((
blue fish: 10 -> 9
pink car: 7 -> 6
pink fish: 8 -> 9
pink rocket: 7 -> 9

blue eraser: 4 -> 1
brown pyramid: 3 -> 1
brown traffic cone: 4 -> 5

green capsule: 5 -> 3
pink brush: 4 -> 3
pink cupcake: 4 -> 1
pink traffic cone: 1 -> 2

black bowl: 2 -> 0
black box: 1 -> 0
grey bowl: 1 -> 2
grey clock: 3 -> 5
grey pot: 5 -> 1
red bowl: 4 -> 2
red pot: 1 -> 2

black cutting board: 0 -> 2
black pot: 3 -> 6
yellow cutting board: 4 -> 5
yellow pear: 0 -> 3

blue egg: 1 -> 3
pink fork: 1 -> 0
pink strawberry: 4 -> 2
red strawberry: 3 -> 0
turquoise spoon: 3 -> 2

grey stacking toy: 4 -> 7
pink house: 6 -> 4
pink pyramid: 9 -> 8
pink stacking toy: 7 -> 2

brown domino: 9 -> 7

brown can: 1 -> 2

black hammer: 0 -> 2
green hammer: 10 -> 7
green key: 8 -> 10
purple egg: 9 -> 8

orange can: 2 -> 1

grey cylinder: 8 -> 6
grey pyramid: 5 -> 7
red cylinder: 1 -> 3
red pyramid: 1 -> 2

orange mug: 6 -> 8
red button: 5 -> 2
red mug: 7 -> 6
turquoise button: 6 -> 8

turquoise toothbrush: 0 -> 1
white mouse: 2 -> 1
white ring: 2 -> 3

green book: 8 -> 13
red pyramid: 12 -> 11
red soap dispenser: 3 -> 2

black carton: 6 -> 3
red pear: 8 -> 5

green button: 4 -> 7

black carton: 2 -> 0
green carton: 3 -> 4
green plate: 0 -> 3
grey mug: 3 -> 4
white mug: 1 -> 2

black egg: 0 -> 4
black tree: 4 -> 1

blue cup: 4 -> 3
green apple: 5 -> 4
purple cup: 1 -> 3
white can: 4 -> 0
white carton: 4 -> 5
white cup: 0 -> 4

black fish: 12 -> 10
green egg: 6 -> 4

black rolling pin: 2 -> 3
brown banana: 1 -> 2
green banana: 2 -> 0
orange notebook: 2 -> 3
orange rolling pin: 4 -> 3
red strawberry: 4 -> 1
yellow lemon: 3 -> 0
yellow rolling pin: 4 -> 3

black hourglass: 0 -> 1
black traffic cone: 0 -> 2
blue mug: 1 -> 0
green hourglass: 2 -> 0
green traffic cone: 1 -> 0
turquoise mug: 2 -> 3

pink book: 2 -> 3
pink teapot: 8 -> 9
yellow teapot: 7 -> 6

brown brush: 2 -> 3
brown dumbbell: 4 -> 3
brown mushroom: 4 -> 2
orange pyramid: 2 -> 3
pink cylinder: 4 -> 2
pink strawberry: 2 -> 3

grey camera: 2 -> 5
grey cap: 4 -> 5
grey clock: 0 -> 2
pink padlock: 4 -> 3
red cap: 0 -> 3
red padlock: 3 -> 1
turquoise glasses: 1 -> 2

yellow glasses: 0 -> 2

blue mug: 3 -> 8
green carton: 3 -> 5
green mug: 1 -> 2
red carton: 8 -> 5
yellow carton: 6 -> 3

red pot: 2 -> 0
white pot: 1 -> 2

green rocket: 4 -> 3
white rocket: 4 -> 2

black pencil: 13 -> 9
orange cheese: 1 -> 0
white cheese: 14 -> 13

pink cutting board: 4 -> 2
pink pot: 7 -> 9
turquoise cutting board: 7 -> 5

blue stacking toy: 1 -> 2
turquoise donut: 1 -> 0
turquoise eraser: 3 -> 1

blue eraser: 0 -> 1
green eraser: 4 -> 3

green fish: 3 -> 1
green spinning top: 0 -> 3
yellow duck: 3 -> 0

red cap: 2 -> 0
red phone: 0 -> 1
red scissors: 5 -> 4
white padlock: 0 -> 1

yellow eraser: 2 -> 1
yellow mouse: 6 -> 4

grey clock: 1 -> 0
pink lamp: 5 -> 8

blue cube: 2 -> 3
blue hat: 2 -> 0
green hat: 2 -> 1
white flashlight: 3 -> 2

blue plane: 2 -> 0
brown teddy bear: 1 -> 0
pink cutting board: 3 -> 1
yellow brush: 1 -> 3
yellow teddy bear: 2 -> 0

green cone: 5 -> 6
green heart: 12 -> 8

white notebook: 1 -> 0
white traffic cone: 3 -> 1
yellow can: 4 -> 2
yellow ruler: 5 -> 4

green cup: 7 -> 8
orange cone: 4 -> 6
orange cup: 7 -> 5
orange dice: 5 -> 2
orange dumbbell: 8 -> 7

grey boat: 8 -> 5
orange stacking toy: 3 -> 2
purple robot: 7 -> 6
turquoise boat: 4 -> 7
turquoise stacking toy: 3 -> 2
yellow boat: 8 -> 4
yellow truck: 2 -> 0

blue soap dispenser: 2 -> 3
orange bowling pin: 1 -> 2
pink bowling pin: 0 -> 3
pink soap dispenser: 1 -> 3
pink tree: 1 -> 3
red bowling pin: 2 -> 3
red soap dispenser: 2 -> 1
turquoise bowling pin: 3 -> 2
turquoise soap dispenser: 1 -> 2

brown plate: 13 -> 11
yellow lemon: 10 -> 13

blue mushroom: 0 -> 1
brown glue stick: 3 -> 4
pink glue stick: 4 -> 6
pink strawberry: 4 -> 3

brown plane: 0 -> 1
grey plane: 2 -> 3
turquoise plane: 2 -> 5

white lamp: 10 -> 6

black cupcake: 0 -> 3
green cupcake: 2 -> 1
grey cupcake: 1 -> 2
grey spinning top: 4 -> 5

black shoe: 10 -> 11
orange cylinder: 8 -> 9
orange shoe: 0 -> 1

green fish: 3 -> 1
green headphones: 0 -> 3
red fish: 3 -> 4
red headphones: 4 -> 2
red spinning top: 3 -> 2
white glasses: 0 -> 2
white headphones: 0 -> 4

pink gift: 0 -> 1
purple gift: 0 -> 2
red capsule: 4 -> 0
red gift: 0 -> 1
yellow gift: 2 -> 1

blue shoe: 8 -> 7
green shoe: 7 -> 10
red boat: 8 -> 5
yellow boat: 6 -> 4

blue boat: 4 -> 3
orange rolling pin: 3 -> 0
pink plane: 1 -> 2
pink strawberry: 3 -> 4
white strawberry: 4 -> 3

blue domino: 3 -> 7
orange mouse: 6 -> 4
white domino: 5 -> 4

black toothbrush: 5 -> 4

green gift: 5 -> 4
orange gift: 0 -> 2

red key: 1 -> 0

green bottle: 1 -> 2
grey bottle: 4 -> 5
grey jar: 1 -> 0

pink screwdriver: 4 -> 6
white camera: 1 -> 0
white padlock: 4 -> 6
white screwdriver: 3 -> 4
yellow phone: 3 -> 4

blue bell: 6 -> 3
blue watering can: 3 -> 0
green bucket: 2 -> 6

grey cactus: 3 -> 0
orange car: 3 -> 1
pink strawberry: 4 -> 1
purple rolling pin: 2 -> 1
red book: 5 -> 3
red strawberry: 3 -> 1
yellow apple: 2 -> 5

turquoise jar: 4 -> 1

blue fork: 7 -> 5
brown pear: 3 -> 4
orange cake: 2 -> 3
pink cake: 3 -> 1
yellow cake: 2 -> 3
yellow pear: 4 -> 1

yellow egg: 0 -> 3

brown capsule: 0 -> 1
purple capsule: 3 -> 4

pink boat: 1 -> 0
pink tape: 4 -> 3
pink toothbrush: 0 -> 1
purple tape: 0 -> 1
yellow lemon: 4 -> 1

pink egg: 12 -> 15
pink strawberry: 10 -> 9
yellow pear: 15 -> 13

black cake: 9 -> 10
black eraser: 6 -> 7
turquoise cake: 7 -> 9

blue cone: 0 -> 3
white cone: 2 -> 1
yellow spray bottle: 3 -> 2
))
• ABOUT THIS EXERCISE: Repeat every record, keeping each line exactly as it is.

• SOLVED PROBLEM:
blue fish: 10 -> 9
pink car: 7 -> 6
pink fish: 8 -> 9
pink rocket: 7 -> 9

blue eraser: 4 -> 1
brown pyramid: 3 -> 1
brown traffic cone: 4 -> 5

green capsule: 5 -> 3
pink brush: 4 -> 3
pink cupcake: 4 -> 1
pink traffic cone: 1 -> 2

black bowl: 2 -> 0
black box: 1 -> 0
grey bowl: 1 -> 2
grey clock: 3 -> 5
grey pot: 5 -> 1
red bowl: 4 -> 2
red pot: 1 -> 2

black cutting board: 0 -> 2
black pot: 3 -> 6
yellow cutting board: 4 -> 5
yellow pear: 0 -> 3

blue egg: 1 -> 3
pink fork: 1 -> 0
pink strawberry: 4 -> 2
red strawberry: 3 -> 0
turquoise spoon: 3 -> 2

grey stacking toy: 4 -> 7
pink house: 6 -> 4
pink pyramid: 9 -> 8
pink stacking toy: 7 -> 2

brown domino: 9 -> 7

brown can: 1 -> 2

black hammer: 0 -> 2
green hammer: 10 -> 7
green key: 8 -> 10
purple egg: 9 -> 8

orange can: 2 -> 1

grey cylinder: 8 -> 6
grey pyramid: 5 -> 7
red cylinder: 1 -> 3
red pyramid: 1 -> 2

orange mug: 6 -> 8
red button: 5 -> 2
red mug: 7 -> 6
turquoise button: 6 -> 8

turquoise toothbrush: 0 -> 1
white mouse: 2 -> 1
white ring: 2 -> 3

green book: 8 -> 13
red pyramid: 12 -> 11
red soap dispenser: 3 -> 2

black carton: 6 -> 3
red pear: 8 -> 5

green button: 4 -> 7

black carton: 2 -> 0
green carton: 3 -> 4
green plate: 0 -> 3
grey mug: 3 -> 4
white mug: 1 -> 2

black egg: 0 -> 4
black tree: 4 -> 1

blue cup: 4 -> 3
green apple: 5 -> 4
purple cup: 1 -> 3
white can: 4 -> 0
white carton: 4 -> 5
white cup: 0 -> 4

black fish: 12 -> 10
green egg: 6 -> 4

black rolling pin: 2 -> 3
brown banana: 1 -> 2
green banana: 2 -> 0
orange notebook: 2 -> 3
orange rolling pin: 4 -> 3
red strawberry: 4 -> 1
yellow lemon: 3 -> 0
yellow rolling pin: 4 -> 3

black hourglass: 0 -> 1
black traffic cone: 0 -> 2
blue mug: 1 -> 0
green hourglass: 2 -> 0
green traffic cone: 1 -> 0
turquoise mug: 2 -> 3

pink book: 2 -> 3
pink teapot: 8 -> 9
yellow teapot: 7 -> 6

brown brush: 2 -> 3
brown dumbbell: 4 -> 3
brown mushroom: 4 -> 2
orange pyramid: 2 -> 3
pink cylinder: 4 -> 2
pink strawberry: 2 -> 3

grey camera: 2 -> 5
grey cap: 4 -> 5
grey clock: 0 -> 2
pink padlock: 4 -> 3
red cap: 0 -> 3
red padlock: 3 -> 1
turquoise glasses: 1 -> 2

yellow glasses: 0 -> 2

blue mug: 3 -> 8
green carton: 3 -> 5
green mug: 1 -> 2
red carton: 8 -> 5
yellow carton: 6 -> 3

red pot: 2 -> 0
white pot: 1 -> 2

green rocket: 4 -> 3
white rocket: 4 -> 2

black pencil: 13 -> 9
orange cheese: 1 -> 0
white cheese: 14 -> 13

pink cutting board: 4 -> 2
pink pot: 7 -> 9
turquoise cutting board: 7 -> 5

blue stacking toy: 1 -> 2
turquoise donut: 1 -> 0
turquoise eraser: 3 -> 1

blue eraser: 0 -> 1
green eraser: 4 -> 3

green fish: 3 -> 1
green spinning top: 0 -> 3
yellow duck: 3 -> 0

red cap: 2 -> 0
red phone: 0 -> 1
red scissors: 5 -> 4
white padlock: 0 -> 1

yellow eraser: 2 -> 1
yellow mouse: 6 -> 4

grey clock: 1 -> 0
pink lamp: 5 -> 8

blue cube: 2 -> 3
blue hat: 2 -> 0
green hat: 2 -> 1
white flashlight: 3 -> 2

blue plane: 2 -> 0
brown teddy bear: 1 -> 0
pink cutting board: 3 -> 1
yellow brush: 1 -> 3
yellow teddy bear: 2 -> 0

green cone: 5 -> 6
green heart: 12 -> 8

white notebook: 1 -> 0
white traffic cone: 3 -> 1
yellow can: 4 -> 2
yellow ruler: 5 -> 4

green cup: 7 -> 8
orange cone: 4 -> 6
orange cup: 7 -> 5
orange dice: 5 -> 2
orange dumbbell: 8 -> 7

grey boat: 8 -> 5
orange stacking toy: 3 -> 2
purple robot: 7 -> 6
turquoise boat: 4 -> 7
turquoise stacking toy: 3 -> 2
yellow boat: 8 -> 4
yellow truck: 2 -> 0

blue soap dispenser: 2 -> 3
orange bowling pin: 1 -> 2
pink bowling pin: 0 -> 3
pink soap dispenser: 1 -> 3
pink tree: 1 -> 3
red bowling pin: 2 -> 3
red soap dispenser: 2 -> 1
turquoise bowling pin: 3 -> 2
turquoise soap dispenser: 1 -> 2

brown plate: 13 -> 11
yellow lemon: 10 -> 13

blue mushroom: 0 -> 1
brown glue stick: 3 -> 4
pink glue stick: 4 -> 6
pink strawberry: 4 -> 3

brown plane: 0 -> 1
grey plane: 2 -> 3
turquoise plane: 2 -> 5

white lamp: 10 -> 6

black cupcake: 0 -> 3
green cupcake: 2 -> 1
grey cupcake: 1 -> 2
grey spinning top: 4 -> 5

black shoe: 10 -> 11
orange cylinder: 8 -> 9
orange shoe: 0 -> 1

green fish: 3 -> 1
green headphones: 0 -> 3
red fish: 3 -> 4
red headphones: 4 -> 2
red spinning top: 3 -> 2
white glasses: 0 -> 2
white headphones: 0 -> 4

pink gift: 0 -> 1
purple gift: 0 -> 2
red capsule: 4 -> 0
red gift: 0 -> 1
yellow gift: 2 -> 1

blue shoe: 8 -> 7
green shoe: 7 -> 10
red boat: 8 -> 5
yellow boat: 6 -> 4

blue boat: 4 -> 3
orange rolling pin: 3 -> 0
pink plane: 1 -> 2
pink strawberry: 3 -> 4
white strawberry: 4 -> 3

blue domino: 3 -> 7
orange mouse: 6 -> 4
white domino: 5 -> 4

black toothbrush: 5 -> 4

green gift: 5 -> 4
orange gift: 0 -> 2

red key: 1 -> 0

green bottle: 1 -> 2
grey bottle: 4 -> 5
grey jar: 1 -> 0

pink screwdriver: 4 -> 6
white camera: 1 -> 0
white padlock: 4 -> 6
white screwdriver: 3 -> 4
yellow phone: 3 -> 4

blue bell: 6 -> 3
blue watering can: 3 -> 0
green bucket: 2 -> 6

grey cactus: 3 -> 0
orange car: 3 -> 1
pink strawberry: 4 -> 1
purple rolling pin: 2 -> 1
red book: 5 -> 3
red strawberry: 3 -> 1
yellow apple: 2 -> 5

turquoise jar: 4 -> 1

blue fork: 7 -> 5
brown pear: 3 -> 4
orange cake: 2 -> 3
pink cake: 3 -> 1
yellow cake: 2 -> 3
yellow pear: 4 -> 1

yellow egg: 0 -> 3

brown capsule: 0 -> 1
purple capsule: 3 -> 4

pink boat: 1 -> 0
pink tape: 4 -> 3
pink toothbrush: 0 -> 1
purple tape: 0 -> 1
yellow lemon: 4 -> 1

pink egg: 12 -> 15
pink strawberry: 10 -> 9
yellow pear: 15 -> 13

black cake: 9 -> 10
black eraser: 6 -> 7
turquoise cake: 7 -> 9

blue cone: 0 -> 3
white cone: 2 -> 1
yellow spray bottle: 3 -> 2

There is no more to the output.